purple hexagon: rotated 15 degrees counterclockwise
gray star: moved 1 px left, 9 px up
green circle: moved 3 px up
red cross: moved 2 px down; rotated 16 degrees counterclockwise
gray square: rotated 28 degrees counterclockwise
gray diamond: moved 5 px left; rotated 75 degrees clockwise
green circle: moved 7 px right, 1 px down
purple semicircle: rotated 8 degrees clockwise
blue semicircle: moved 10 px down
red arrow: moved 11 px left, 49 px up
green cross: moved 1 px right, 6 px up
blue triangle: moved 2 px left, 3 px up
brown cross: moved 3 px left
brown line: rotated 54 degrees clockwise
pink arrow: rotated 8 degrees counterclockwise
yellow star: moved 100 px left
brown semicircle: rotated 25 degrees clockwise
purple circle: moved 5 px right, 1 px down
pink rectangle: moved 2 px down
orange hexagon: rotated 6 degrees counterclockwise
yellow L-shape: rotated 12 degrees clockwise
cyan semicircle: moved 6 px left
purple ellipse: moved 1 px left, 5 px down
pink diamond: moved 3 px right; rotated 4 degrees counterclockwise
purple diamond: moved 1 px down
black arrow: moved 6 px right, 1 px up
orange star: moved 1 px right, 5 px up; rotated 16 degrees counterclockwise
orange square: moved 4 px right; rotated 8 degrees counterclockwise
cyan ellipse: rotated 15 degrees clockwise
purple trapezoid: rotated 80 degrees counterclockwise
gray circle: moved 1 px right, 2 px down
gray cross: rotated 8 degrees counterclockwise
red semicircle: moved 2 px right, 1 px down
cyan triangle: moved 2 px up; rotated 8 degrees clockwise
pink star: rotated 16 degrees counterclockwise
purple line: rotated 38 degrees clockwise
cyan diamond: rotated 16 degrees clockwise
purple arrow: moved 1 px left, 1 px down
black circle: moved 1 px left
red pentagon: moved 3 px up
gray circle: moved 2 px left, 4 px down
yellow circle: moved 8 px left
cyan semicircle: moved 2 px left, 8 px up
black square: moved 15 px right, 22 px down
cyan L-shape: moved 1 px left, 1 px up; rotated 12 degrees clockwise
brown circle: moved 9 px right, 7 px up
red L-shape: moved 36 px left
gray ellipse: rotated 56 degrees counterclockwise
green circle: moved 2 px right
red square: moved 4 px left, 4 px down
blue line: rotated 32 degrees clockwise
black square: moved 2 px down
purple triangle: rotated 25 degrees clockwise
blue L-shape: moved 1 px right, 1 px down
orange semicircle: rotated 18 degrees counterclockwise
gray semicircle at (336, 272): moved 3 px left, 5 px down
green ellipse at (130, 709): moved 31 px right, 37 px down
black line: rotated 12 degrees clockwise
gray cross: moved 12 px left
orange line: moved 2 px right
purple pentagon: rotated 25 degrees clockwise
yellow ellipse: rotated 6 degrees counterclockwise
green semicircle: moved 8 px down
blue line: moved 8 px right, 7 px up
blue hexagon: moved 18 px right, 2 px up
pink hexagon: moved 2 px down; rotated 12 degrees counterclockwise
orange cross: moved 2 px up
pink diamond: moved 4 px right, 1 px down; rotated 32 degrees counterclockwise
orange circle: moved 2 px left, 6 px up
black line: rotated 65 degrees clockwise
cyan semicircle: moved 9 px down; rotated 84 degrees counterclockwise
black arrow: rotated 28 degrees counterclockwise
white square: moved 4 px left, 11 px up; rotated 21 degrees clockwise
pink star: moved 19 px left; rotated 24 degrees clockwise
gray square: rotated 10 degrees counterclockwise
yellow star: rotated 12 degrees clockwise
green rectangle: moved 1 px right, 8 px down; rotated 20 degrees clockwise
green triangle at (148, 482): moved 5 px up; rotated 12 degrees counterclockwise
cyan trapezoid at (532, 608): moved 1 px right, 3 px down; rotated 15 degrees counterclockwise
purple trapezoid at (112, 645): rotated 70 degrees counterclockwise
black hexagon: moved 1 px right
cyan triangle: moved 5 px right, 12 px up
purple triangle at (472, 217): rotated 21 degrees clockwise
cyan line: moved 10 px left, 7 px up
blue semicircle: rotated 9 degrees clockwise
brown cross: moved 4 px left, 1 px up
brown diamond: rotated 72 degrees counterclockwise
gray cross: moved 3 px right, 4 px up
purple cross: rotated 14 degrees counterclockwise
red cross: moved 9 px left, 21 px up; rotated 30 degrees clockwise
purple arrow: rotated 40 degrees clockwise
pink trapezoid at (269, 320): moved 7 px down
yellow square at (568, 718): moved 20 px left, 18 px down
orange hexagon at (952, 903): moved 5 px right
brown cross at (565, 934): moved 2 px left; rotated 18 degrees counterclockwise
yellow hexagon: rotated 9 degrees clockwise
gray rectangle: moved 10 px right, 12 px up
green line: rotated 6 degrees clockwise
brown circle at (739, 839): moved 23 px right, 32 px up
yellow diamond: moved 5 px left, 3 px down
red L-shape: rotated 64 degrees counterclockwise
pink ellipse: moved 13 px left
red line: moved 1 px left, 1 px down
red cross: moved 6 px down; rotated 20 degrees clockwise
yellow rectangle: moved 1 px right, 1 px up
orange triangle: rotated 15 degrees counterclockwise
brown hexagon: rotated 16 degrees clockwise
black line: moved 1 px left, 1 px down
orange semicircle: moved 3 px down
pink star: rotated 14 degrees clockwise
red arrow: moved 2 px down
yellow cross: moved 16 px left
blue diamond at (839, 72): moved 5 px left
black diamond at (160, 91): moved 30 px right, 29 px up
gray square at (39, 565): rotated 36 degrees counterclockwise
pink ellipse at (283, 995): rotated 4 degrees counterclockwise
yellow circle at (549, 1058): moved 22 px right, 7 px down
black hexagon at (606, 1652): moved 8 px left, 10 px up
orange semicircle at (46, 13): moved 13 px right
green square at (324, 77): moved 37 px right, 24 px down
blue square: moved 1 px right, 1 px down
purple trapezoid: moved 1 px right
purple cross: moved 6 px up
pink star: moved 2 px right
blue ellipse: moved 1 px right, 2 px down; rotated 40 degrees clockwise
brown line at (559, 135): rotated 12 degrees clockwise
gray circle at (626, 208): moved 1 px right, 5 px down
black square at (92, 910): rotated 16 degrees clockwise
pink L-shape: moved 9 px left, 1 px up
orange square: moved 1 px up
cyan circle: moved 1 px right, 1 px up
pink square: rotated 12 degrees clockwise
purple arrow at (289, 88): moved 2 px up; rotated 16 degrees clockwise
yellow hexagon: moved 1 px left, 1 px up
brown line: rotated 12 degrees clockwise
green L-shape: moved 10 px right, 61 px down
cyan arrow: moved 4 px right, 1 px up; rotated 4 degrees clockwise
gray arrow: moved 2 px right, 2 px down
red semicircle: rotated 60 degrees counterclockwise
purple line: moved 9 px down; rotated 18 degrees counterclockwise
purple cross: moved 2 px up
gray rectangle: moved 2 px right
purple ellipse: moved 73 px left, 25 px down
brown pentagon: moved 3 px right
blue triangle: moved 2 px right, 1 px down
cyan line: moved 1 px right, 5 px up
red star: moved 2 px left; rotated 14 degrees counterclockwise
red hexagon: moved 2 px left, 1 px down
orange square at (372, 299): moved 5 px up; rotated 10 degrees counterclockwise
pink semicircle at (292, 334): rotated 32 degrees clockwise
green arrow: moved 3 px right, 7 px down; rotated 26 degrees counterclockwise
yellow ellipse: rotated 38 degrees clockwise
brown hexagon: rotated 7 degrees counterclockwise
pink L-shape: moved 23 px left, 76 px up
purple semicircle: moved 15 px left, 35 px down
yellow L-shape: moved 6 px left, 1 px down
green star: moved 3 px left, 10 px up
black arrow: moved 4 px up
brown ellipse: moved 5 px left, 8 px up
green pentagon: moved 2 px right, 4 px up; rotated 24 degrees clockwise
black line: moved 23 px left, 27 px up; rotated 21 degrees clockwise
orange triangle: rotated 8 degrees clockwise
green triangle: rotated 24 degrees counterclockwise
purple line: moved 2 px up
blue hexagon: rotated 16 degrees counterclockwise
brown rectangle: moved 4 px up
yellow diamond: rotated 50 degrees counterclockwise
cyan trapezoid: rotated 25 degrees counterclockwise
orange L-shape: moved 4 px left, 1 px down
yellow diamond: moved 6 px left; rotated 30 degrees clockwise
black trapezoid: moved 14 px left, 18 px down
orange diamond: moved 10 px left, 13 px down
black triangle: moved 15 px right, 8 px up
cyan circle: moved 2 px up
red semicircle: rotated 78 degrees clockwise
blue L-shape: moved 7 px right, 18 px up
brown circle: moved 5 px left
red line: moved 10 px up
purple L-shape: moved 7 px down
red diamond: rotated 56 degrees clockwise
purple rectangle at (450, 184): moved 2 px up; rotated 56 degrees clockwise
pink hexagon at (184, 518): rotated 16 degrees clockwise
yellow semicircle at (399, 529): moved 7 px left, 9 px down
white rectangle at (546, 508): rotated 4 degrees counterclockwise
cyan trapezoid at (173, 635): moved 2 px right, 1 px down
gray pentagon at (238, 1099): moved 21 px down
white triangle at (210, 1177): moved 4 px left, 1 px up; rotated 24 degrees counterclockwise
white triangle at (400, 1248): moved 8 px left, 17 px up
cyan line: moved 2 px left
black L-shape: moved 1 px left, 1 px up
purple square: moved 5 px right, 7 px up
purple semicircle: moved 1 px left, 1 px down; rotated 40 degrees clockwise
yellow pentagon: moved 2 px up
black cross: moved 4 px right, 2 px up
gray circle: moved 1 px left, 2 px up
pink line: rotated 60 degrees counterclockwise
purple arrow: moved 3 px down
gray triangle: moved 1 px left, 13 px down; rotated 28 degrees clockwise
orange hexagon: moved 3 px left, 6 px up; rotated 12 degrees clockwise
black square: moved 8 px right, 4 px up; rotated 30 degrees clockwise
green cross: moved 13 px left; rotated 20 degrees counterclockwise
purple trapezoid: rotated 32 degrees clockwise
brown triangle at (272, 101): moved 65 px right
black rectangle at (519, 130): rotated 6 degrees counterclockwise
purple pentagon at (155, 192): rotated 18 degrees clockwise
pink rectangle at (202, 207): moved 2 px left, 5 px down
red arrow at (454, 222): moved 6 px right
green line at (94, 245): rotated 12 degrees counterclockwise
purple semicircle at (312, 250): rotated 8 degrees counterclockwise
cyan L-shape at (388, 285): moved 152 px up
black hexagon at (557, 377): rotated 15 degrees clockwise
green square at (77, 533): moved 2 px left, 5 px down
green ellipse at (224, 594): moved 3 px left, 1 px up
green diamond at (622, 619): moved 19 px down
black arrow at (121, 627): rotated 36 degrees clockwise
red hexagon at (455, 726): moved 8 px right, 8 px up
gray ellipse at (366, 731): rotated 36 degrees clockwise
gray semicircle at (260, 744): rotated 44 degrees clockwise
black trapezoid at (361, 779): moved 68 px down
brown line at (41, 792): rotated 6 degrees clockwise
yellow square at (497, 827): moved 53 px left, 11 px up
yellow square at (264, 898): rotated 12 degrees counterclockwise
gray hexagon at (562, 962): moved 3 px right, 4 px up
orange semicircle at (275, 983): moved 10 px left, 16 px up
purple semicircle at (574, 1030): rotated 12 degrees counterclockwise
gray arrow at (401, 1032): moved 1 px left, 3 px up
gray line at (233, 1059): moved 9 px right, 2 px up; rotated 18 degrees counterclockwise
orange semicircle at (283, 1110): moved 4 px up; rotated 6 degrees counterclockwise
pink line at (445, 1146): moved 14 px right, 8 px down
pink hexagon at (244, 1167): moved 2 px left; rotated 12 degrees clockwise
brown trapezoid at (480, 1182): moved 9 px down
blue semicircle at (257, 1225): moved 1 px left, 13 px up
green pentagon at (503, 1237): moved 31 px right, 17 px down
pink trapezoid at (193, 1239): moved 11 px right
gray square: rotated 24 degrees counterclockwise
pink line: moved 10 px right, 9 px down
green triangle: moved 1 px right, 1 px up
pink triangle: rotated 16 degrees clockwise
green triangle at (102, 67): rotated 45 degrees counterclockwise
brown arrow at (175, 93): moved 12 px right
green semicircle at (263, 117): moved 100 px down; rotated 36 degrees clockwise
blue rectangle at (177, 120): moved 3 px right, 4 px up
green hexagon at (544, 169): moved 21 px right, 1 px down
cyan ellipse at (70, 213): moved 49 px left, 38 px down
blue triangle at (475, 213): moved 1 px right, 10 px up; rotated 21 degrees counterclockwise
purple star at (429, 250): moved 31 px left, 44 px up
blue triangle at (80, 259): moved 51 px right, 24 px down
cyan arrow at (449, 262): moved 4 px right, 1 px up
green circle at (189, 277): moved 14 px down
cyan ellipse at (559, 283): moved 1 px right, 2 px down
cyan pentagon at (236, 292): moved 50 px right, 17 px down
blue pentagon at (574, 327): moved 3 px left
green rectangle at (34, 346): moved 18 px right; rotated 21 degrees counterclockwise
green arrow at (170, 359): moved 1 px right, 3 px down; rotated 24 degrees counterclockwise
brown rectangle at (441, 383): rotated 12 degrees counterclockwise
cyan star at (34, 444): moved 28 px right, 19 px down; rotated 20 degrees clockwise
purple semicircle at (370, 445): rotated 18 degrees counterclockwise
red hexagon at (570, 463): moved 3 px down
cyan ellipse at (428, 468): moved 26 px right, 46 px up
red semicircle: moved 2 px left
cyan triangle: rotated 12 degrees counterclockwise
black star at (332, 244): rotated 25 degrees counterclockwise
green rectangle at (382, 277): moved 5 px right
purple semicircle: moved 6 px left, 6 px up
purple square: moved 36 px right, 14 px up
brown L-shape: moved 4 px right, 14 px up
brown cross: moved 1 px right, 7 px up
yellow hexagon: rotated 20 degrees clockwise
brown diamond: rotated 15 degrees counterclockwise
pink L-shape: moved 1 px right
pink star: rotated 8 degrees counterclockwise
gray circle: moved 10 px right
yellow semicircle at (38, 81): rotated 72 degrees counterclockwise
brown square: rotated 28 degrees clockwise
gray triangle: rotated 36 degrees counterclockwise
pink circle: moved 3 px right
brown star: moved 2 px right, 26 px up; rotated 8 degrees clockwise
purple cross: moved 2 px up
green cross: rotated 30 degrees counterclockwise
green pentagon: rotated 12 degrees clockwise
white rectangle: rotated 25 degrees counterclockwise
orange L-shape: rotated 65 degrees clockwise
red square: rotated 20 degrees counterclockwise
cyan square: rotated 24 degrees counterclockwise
◇ ◇ ◇
## What the exercise asks:
Could you copy each line of the material that holds "white"?

## Reply to the exercise:
white square: moved 4 px left, 11 px up; rotated 21 degrees clockwise
white rectangle at (546, 508): rotated 4 degrees counterclockwise
white triangle at (210, 1177): moved 4 px left, 1 px up; rotated 24 degrees counterclockwise
white triangle at (400, 1248): moved 8 px left, 17 px up
white rectangle: rotated 25 degrees counterclockwise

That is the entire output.